### Exercise prompt
Omit all images, then repeat exactly the lines below from the one containing "(230, 223) = (136, 180): brown" through the one containing "camera: 25 degrees right, 15 degrees up", both ends included.

[Before-and-after object listings]
::::::::::
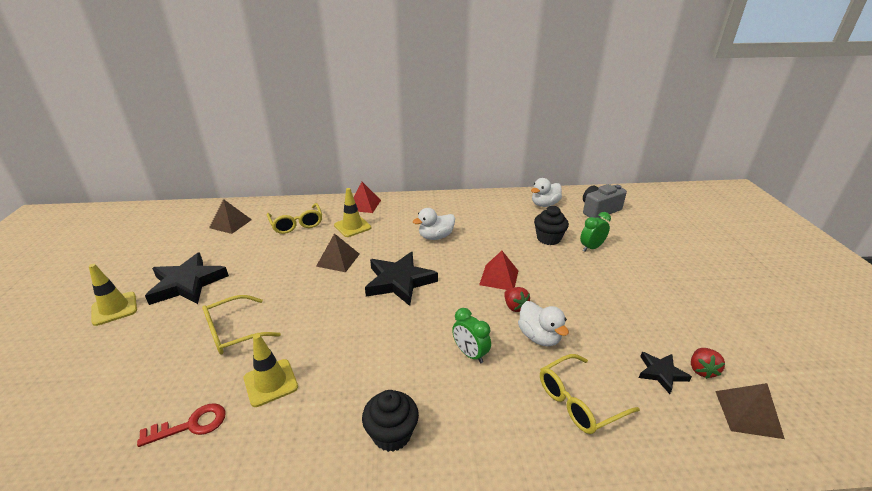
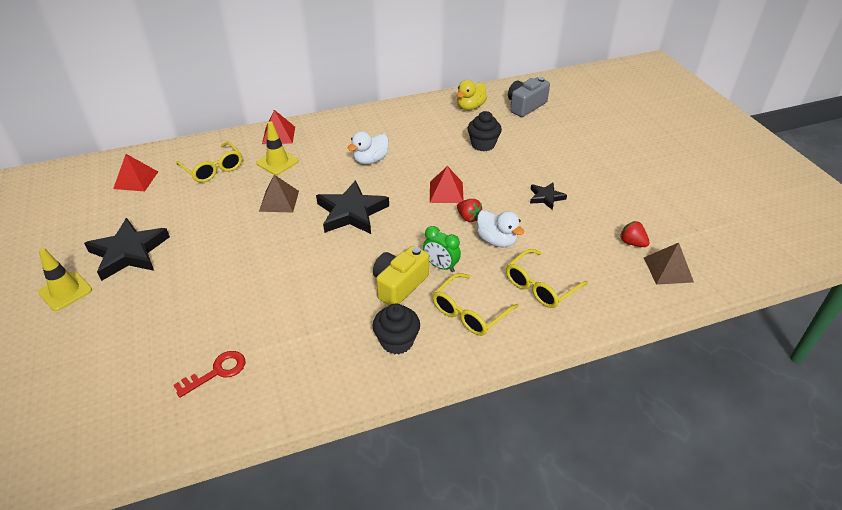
camera: 15 degrees left, 10 degrees up
(230, 223) = (136, 180): brown pyramid -> red pyramid
(233, 332) = (209, 289): yellow glasses -> yellow glasses (469, 312)
(270, 382) = (271, 324): yellow traffic cone -> none
(418, 366) = (399, 285): none -> yellow camera
(544, 204) = (470, 107): white duck -> yellow duck
(591, 248) = (525, 148): green clock -> none
(661, 373) = (601, 251): black star -> black star (546, 197)
(701, 370) = (632, 243): red strawberry -> red strawberry turned 135 degrees clockwise

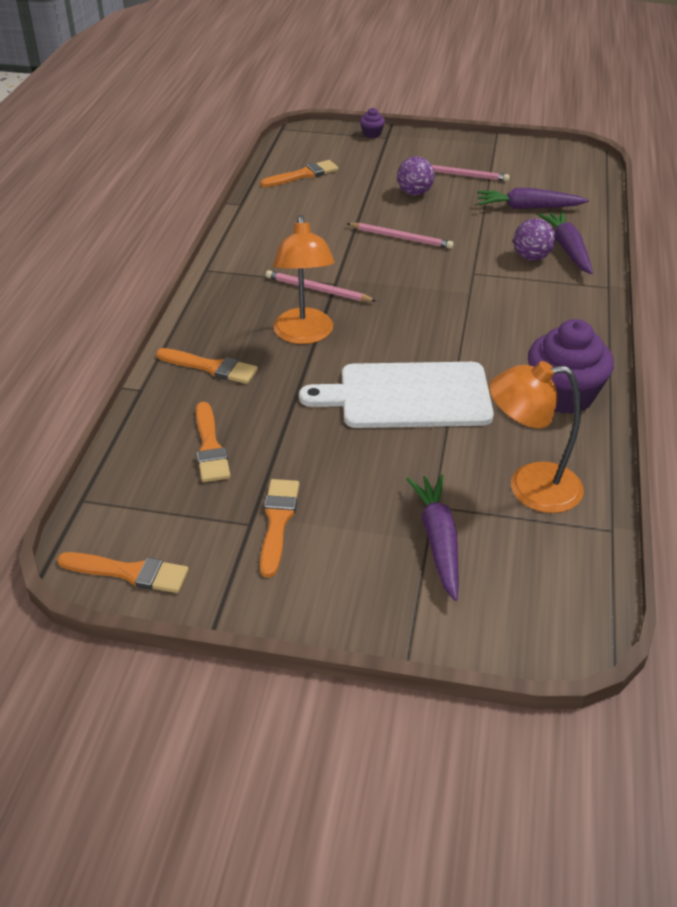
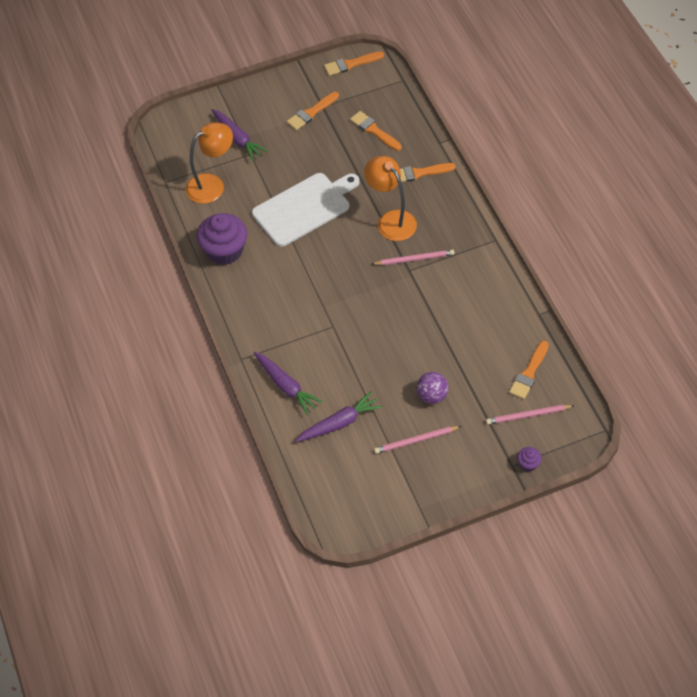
camera: 150 degrees right, 15 degrees up
(277, 522) = (311, 113): orange brush -> orange brush turned 75 degrees clockwise
(401, 237) = (403, 337): pink pencil -> pink pencil (528, 415)
(531, 257) = (305, 363): purple ball -> none

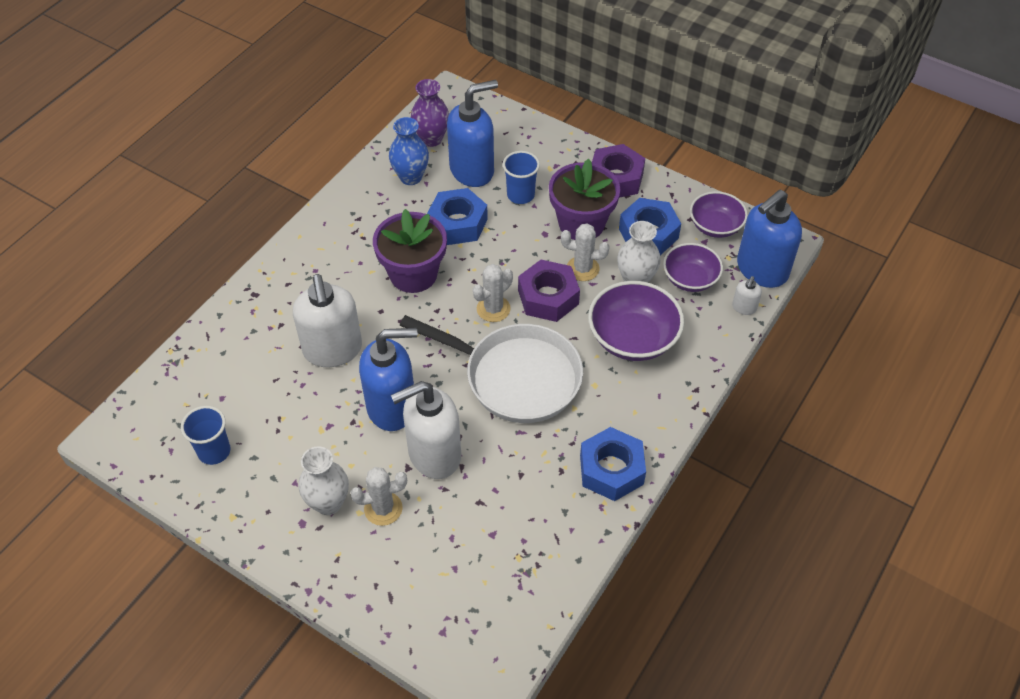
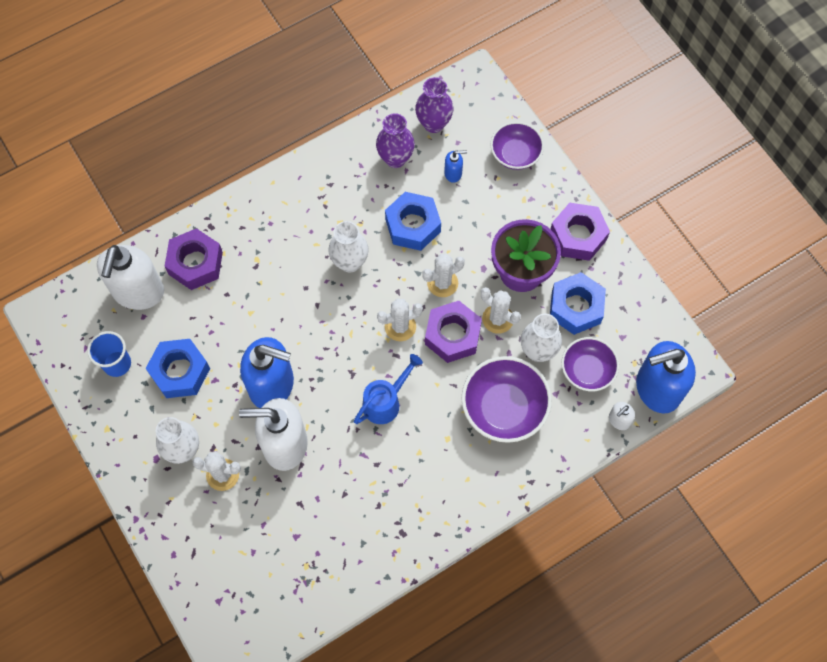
camera: 25 degrees right, 15 degrees up
(255, 331) = (195, 263): none -> purple nut
(333, 350) = (249, 309): white soap dispenser -> white soap dispenser (138, 292)
(411, 177) = (395, 158): blue vase -> purple vase
(413, 274) = (350, 262): purple flower pot -> white vase
(472, 170) = (453, 173): blue soap dispenser -> blue soap dispenser, size x0.43
(513, 259) = (442, 283): none -> white cactus
(515, 377) = (385, 402): white pan -> blue watering can
(520, 195) = (482, 218): blue cup -> none
(611, 470) = (419, 524): blue nut -> blue nut (180, 372)
(715, 226) = (641, 325): purple bowl -> purple bowl (515, 154)

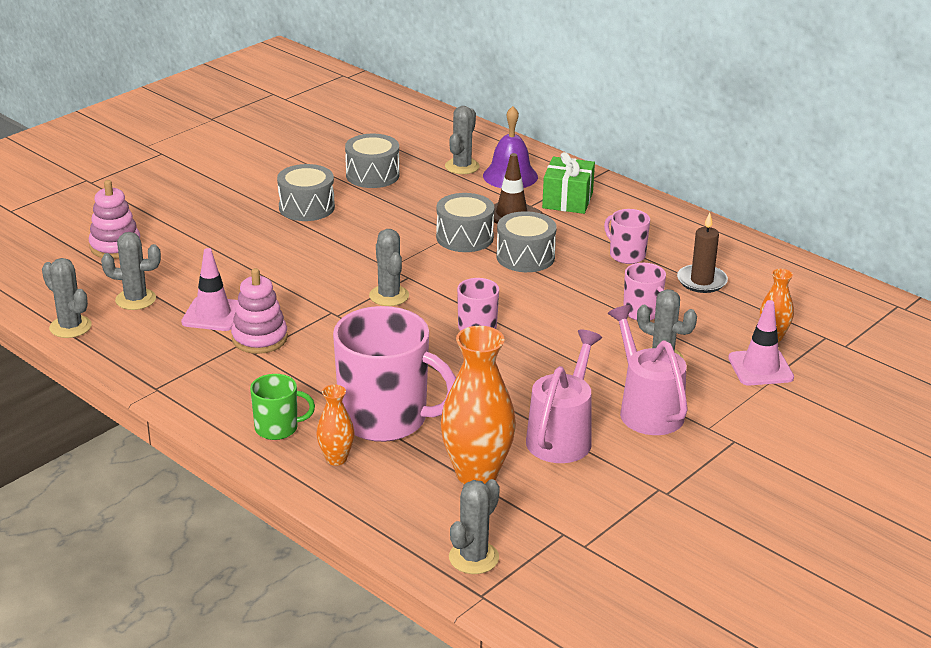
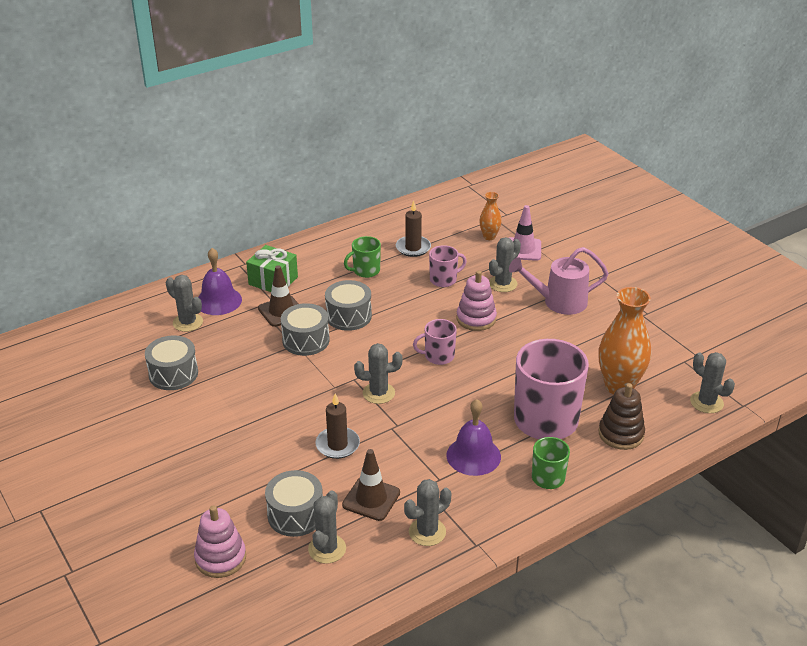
camera: 75 degrees left, 5 degrees up
(70, 327) = (359, 599): grey cactus -> grey cactus (427, 532)
(213, 314) = (371, 499): pink traffic cone -> brown traffic cone
(259, 338) = (418, 474): pink stacking toy -> pink stacking toy (476, 319)
(292, 283) = (337, 445): none -> brown candle
(300, 371) = (473, 456): none -> purple bell
(306, 207) = (210, 421): grey drum -> grey drum (295, 515)
(336, 459) = (592, 450): orange vase -> none
(376, 481) = (621, 434): none -> brown stacking toy
(562, 436) = (581, 342): pink watering can -> none
(626, 255) = (365, 271): pink mug -> green mug

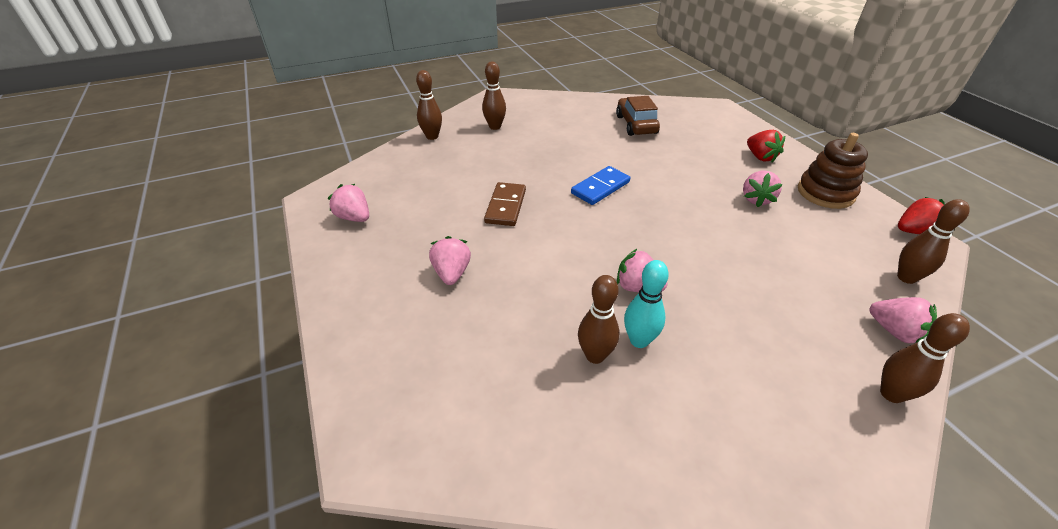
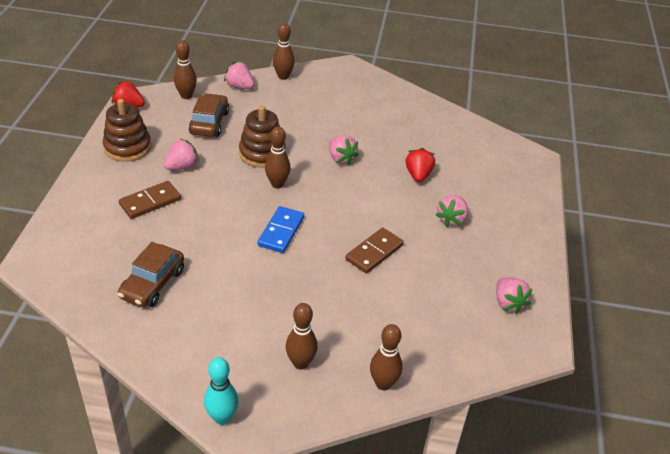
camera: 150 degrees left, 0 degrees up
(595, 355) = (400, 143): brown bowling pin -> brown bowling pin (277, 184)
(600, 188) = (281, 231): blue domino -> blue domino turned 60 degrees counterclockwise
(639, 340) = (370, 138): turquoise bowling pin -> turquoise bowling pin (222, 417)
(719, 249) = (262, 153): none -> brown stacking toy
(725, 163) = (150, 202): none -> brown domino
(760, 157) = (112, 193): red strawberry -> red strawberry (418, 175)
(821, 256) = (209, 123): none -> brown car
(894, 331) = (239, 87): pink strawberry -> pink strawberry turned 45 degrees counterclockwise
::::::::::
### Result of this task
(230, 223) = (136, 180): brown pyramid -> red pyramid
(233, 332) = (209, 289): yellow glasses -> yellow glasses (469, 312)
(270, 382) = (271, 324): yellow traffic cone -> none
(418, 366) = (399, 285): none -> yellow camera
(544, 204) = (470, 107): white duck -> yellow duck
(591, 248) = (525, 148): green clock -> none
(661, 373) = (601, 251): black star -> black star (546, 197)
(701, 370) = (632, 243): red strawberry -> red strawberry turned 135 degrees clockwise

camera: 150 degrees right, 15 degrees up
(277, 522) = (311, 113): orange brush -> orange brush turned 75 degrees clockwise
(401, 237) = (403, 337): pink pencil -> pink pencil (528, 415)
(531, 257) = (305, 363): purple ball -> none

camera: 25 degrees right, 15 degrees up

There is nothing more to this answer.